*** DATA UNDER STUDY

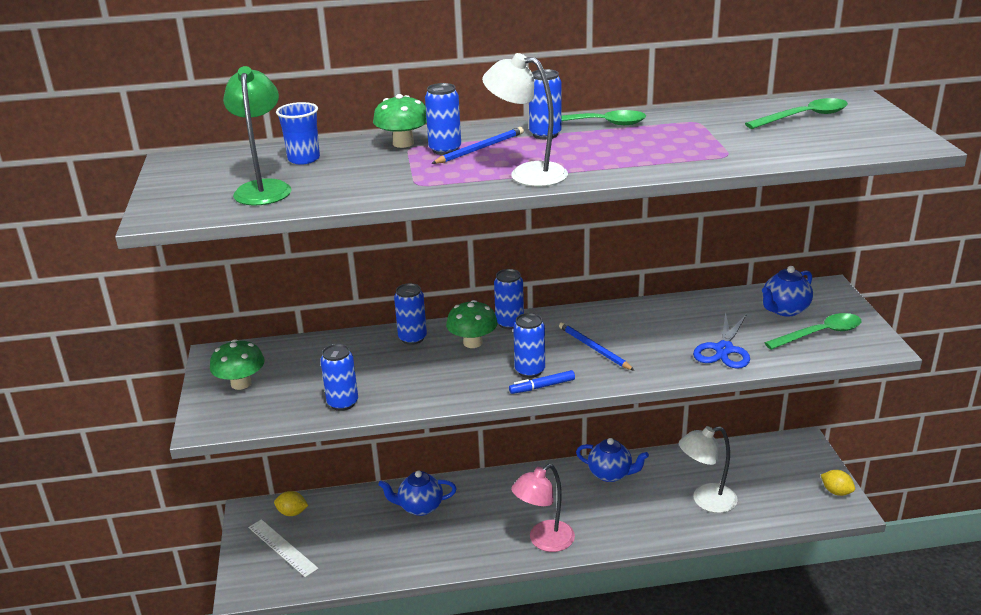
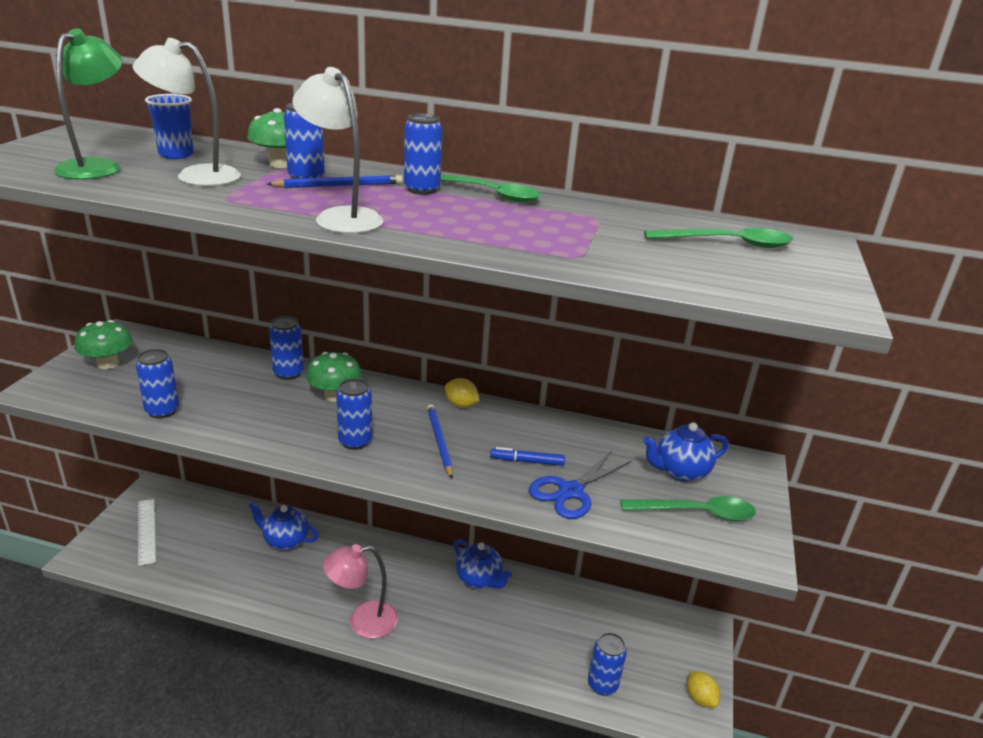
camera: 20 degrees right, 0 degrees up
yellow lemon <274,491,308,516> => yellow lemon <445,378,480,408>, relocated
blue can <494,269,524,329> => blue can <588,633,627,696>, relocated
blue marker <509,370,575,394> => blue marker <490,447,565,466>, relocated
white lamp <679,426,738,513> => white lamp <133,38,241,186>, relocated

******

WHAT YOU HAVE TO DO.
Please repeat each record above precisely, with the pictures left out.

RESULT.
camera: 20 degrees right, 0 degrees up
yellow lemon <274,491,308,516> => yellow lemon <445,378,480,408>, relocated
blue can <494,269,524,329> => blue can <588,633,627,696>, relocated
blue marker <509,370,575,394> => blue marker <490,447,565,466>, relocated
white lamp <679,426,738,513> => white lamp <133,38,241,186>, relocated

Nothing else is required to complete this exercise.